== TASK INPUT
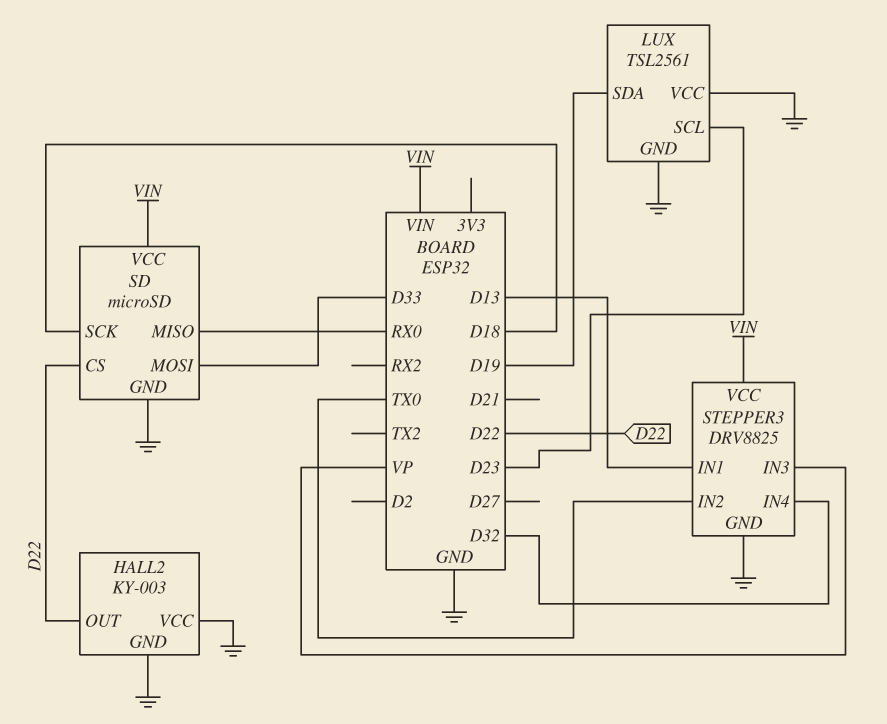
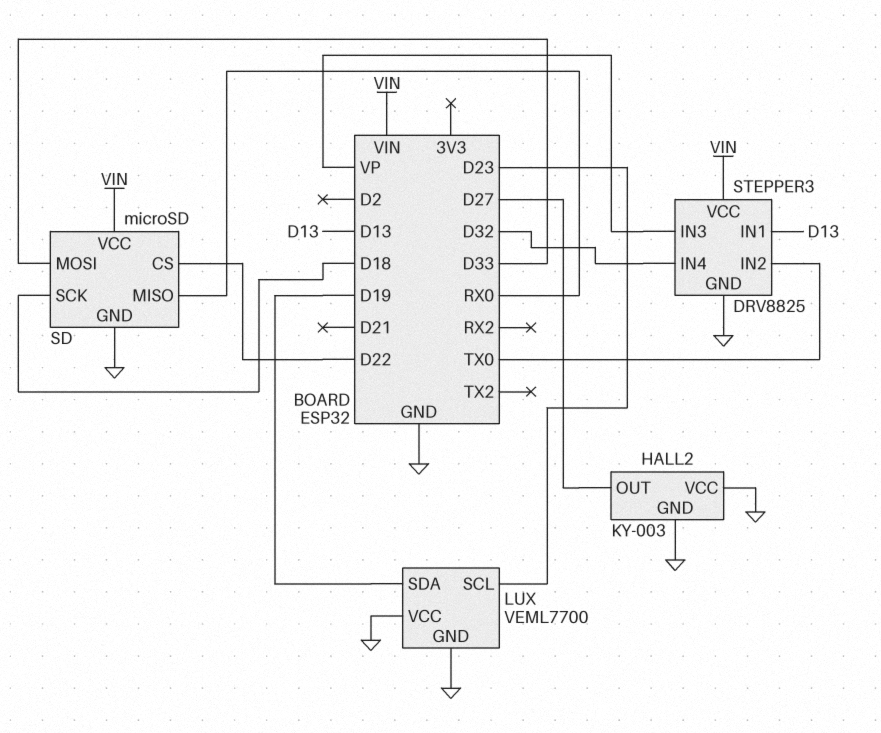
HALL2 pin OUT: D22 -> D27
LUX: TSL2561 -> VEML7700

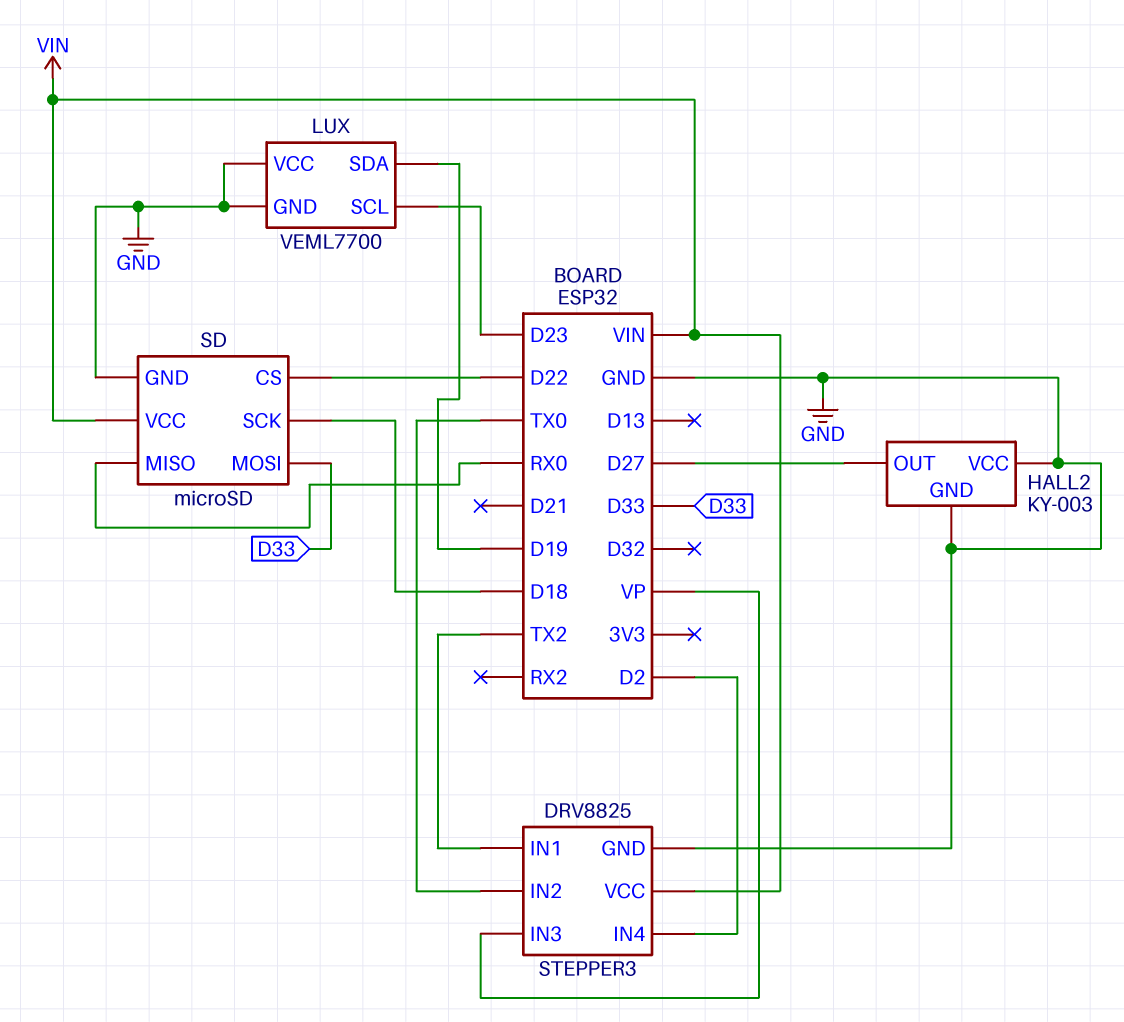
STEPPER3 pin IN1: D13 -> TX2
STEPPER3 pin IN4: D32 -> D2

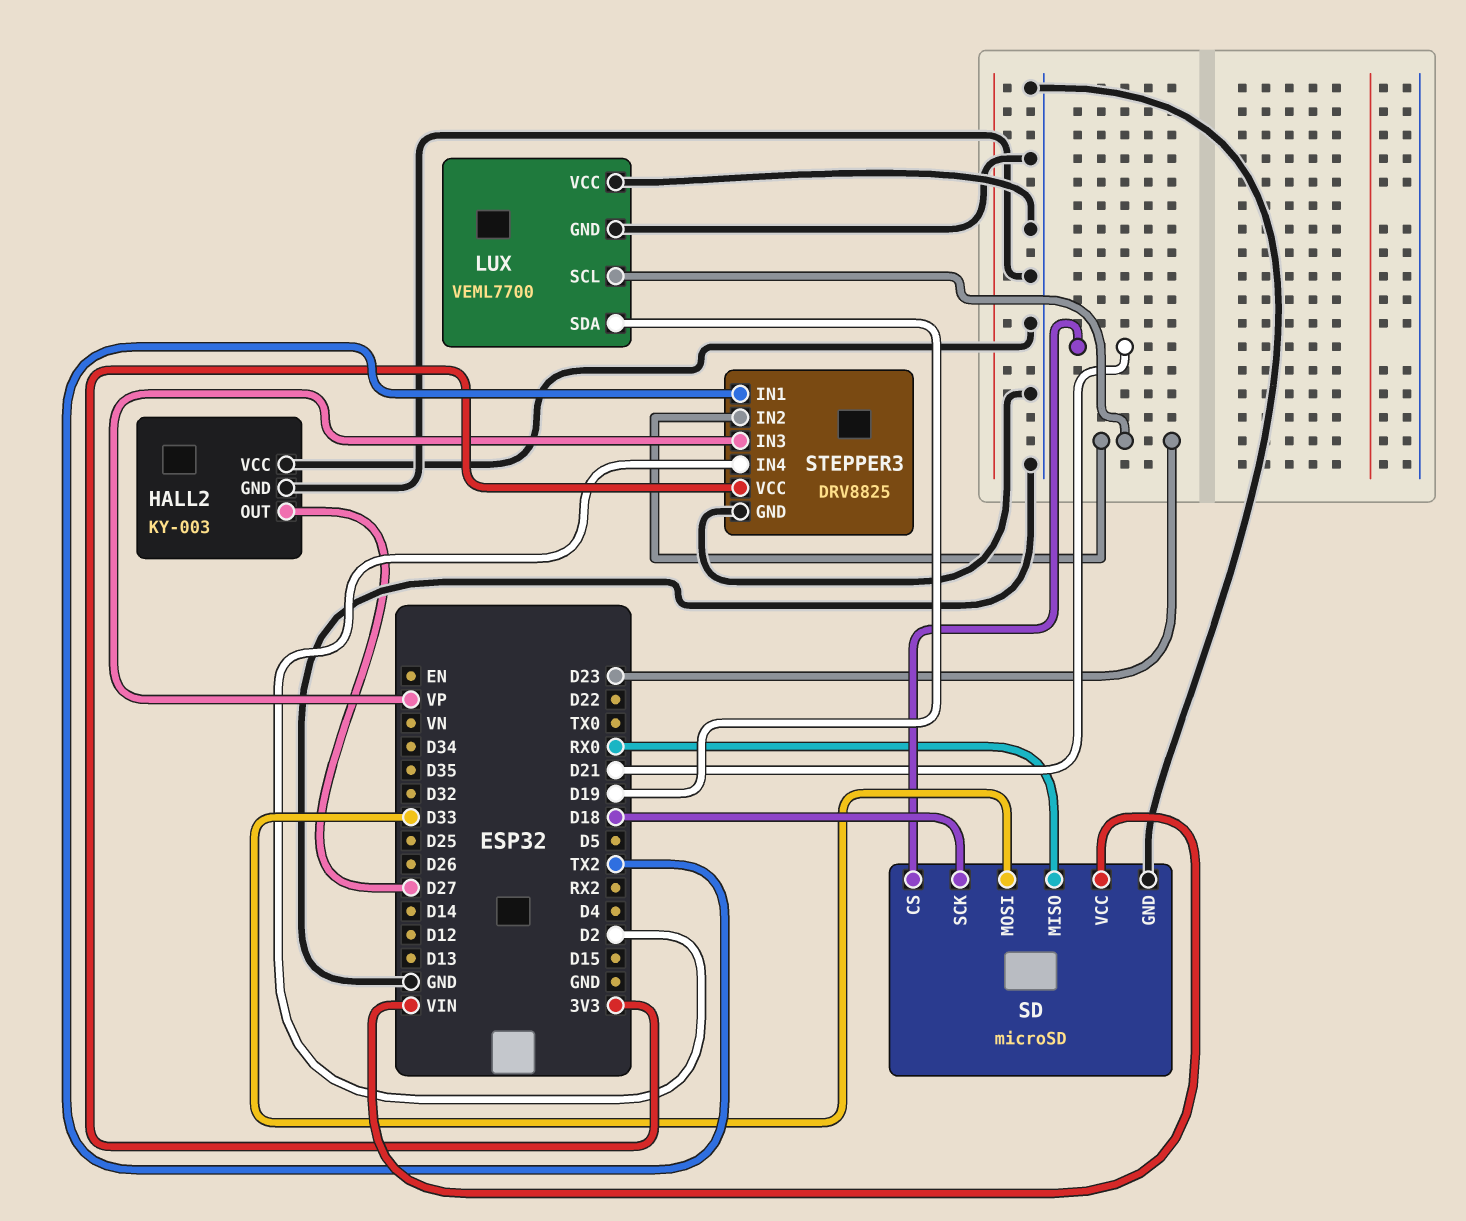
SD pin CS: D22 -> D21
STEPPER3 pin IN2: TX0 -> D23
STEPPER3 pin VCC: VIN -> 3V3

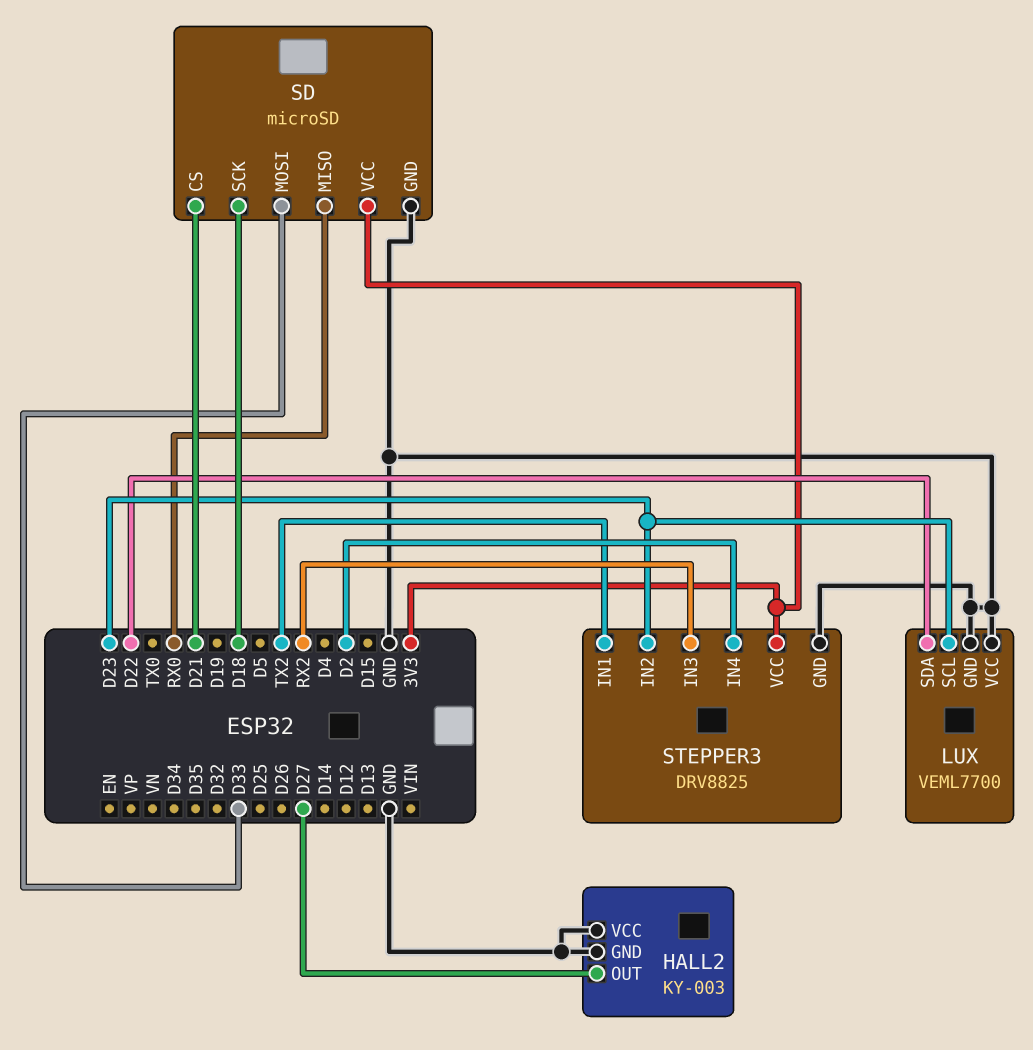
LUX pin SDA: D19 -> D22
SD pin VCC: VIN -> 3V3
STEPPER3 pin IN3: VP -> RX2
====
ASSIGNED TASK -> Restate the data word for word and exclude every picture.

ANSWER FOR THIS EXERCISE ->
HALL2 pin OUT: D22 -> D27
LUX: TSL2561 -> VEML7700

STEPPER3 pin IN1: D13 -> TX2
STEPPER3 pin IN4: D32 -> D2

SD pin CS: D22 -> D21
STEPPER3 pin IN2: TX0 -> D23
STEPPER3 pin VCC: VIN -> 3V3

LUX pin SDA: D19 -> D22
SD pin VCC: VIN -> 3V3
STEPPER3 pin IN3: VP -> RX2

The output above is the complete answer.